Content starts

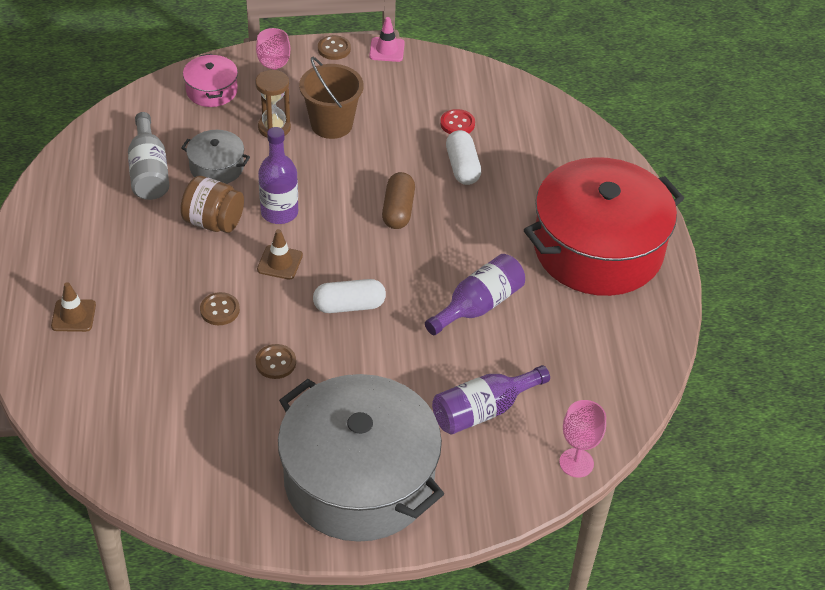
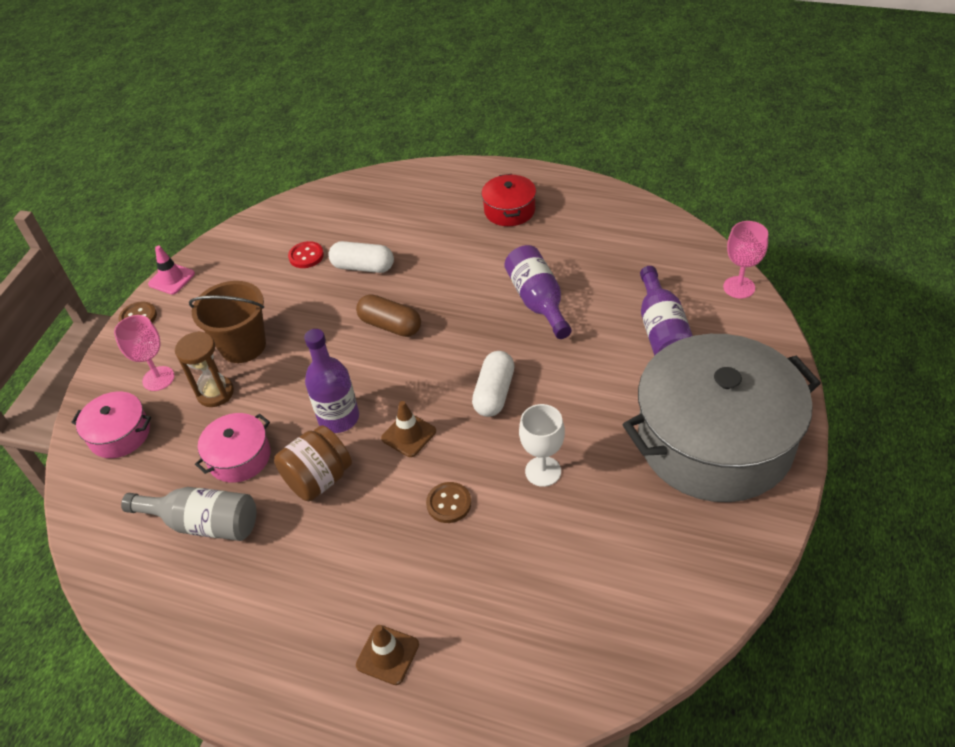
camera: 60 degrees left, 0 degrees up
(217, 167) = (239, 457): grey pot -> pink pot
(276, 362) = (543, 471): brown button -> white goblet
(598, 249) = (509, 210): red pot -> red pot, size x0.43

Content ends

## Your objective
Your answer must be an exact copy of the data above, minus its pictures.

## Reply to the exercise
camera: 60 degrees left, 0 degrees up
(217, 167) = (239, 457): grey pot -> pink pot
(276, 362) = (543, 471): brown button -> white goblet
(598, 249) = (509, 210): red pot -> red pot, size x0.43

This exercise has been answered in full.